__Source data__:
=-=-=-=-=

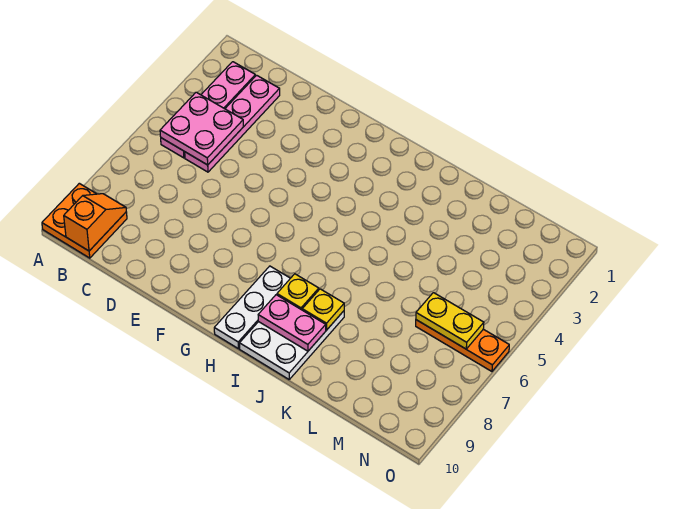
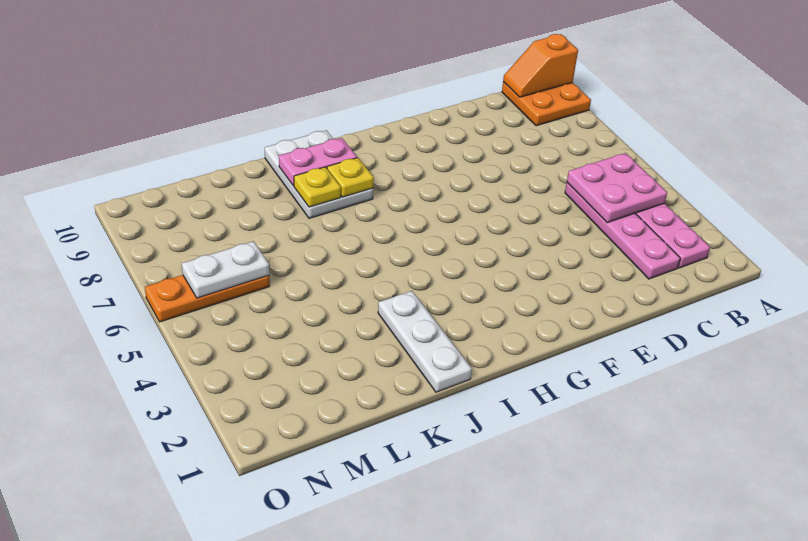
orange slope B9:B10 level 2 top 10 -> orange slope A10:B10 level 2 top A
white plate H8:H10 level 1 -> white plate J1:J3 level 1
yellow plate M6:N6 level 2 -> white plate M6:N6 level 2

=-=-=-=-=

__Your goal__: Reprint the whole listing verbatim except for the pictures.

__Written solution__:
orange slope B9:B10 level 2 top 10 -> orange slope A10:B10 level 2 top A
white plate H8:H10 level 1 -> white plate J1:J3 level 1
yellow plate M6:N6 level 2 -> white plate M6:N6 level 2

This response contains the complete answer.